** Opening Records supplied block **
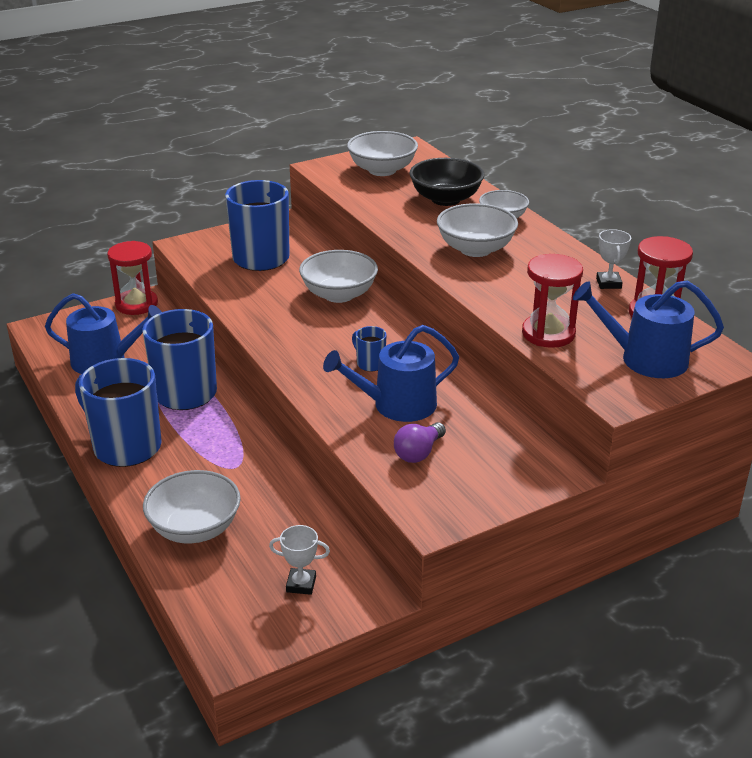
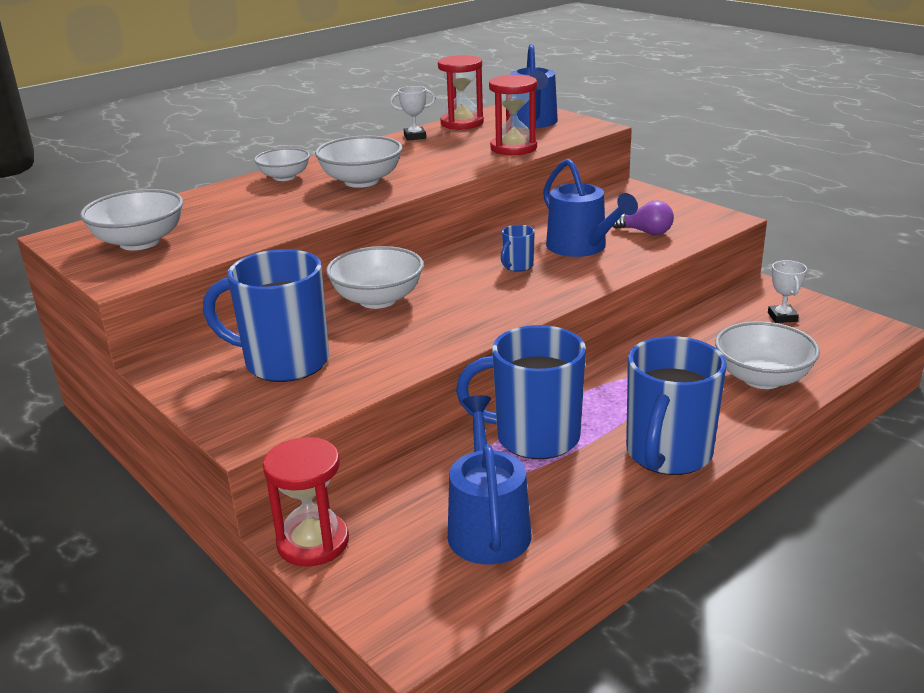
camera: 100 degrees left, 5 degrees down
(445, 199) = (235, 203): black bowl -> none

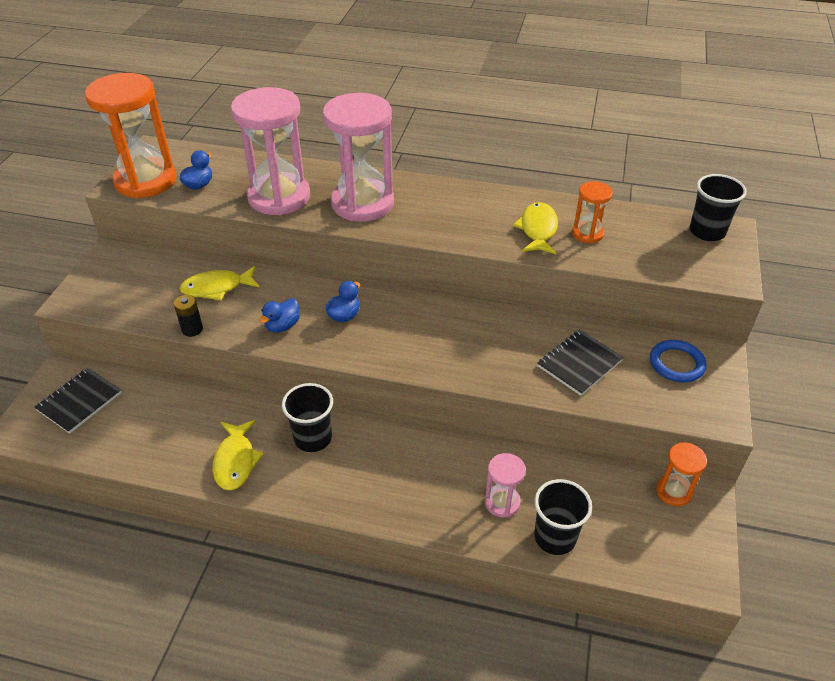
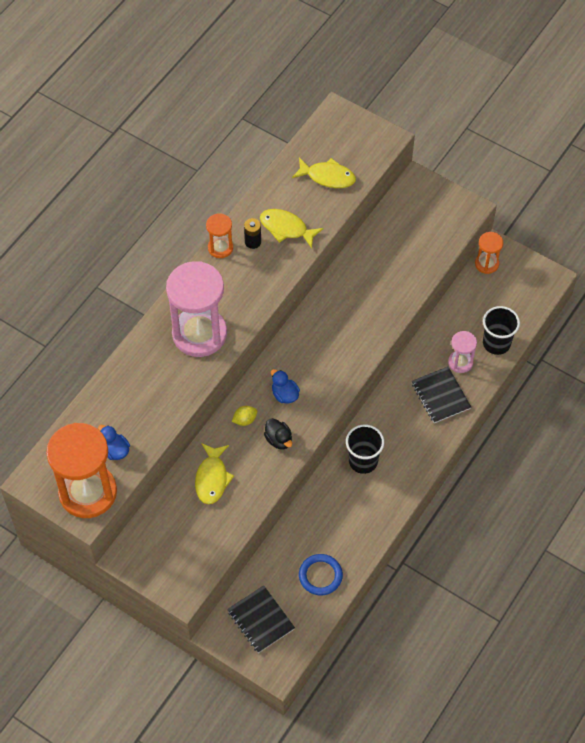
camera: 70 degrees left, 15 degrees up
(192, 329) = (256, 504): black battery -> black battery (253, 242)
(235, 461) = (365, 516): yellow fish -> yellow fish (327, 177)
(279, 197) = (162, 392): pink hourglass -> none
(282, 326) = (279, 440): blue duck -> black duck
(299, 293) = (245, 420): none -> yellow lemon
(579, 363) = (394, 264): black notebook -> black notebook (440, 396)
(587, 233) = (304, 199): orange hourglass -> orange hourglass (220, 248)
(676, 364) = (416, 209): blue ring -> blue ring (320, 576)
(707, 232) = (334, 127): black cup -> none

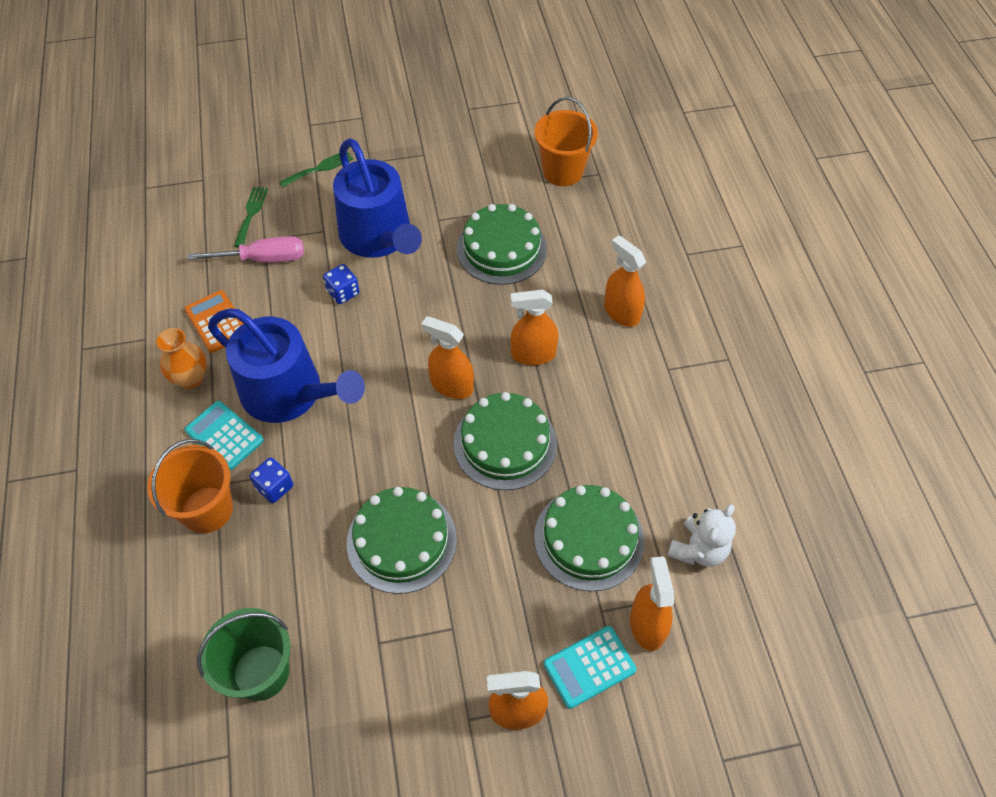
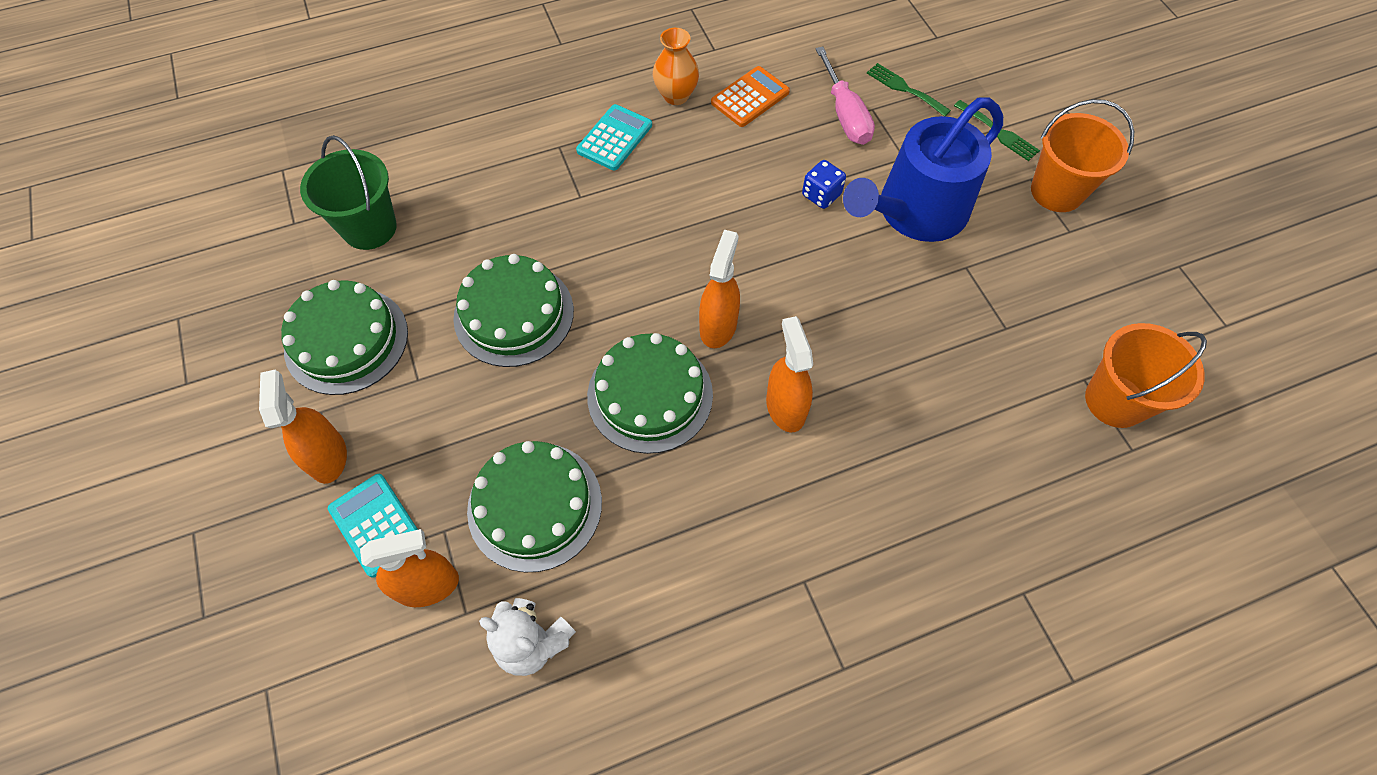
camera: 80 degrees right, 5 degrees up
(207, 509) = (531, 146): orange bucket -> orange bucket (1057, 191)
(251, 214) = (904, 88): green fork -> green fork turned 135 degrees counterclockwise
(275, 487) = (562, 192): blue dice -> none
(289, 393) = (675, 178): blue watering can -> none
(501, 249) = (944, 345): green cake -> green cake (346, 340)
(621, 312) = (884, 508): orange spray bottle -> none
** Closing Records supplied block **
→ **About this task**: When the word "none" appears in a line of the listing, copy that line.

→ **Output below**:
(445, 199) = (235, 203): black bowl -> none
(279, 197) = (162, 392): pink hourglass -> none
(299, 293) = (245, 420): none -> yellow lemon
(707, 232) = (334, 127): black cup -> none
(275, 487) = (562, 192): blue dice -> none
(289, 393) = (675, 178): blue watering can -> none
(621, 312) = (884, 508): orange spray bottle -> none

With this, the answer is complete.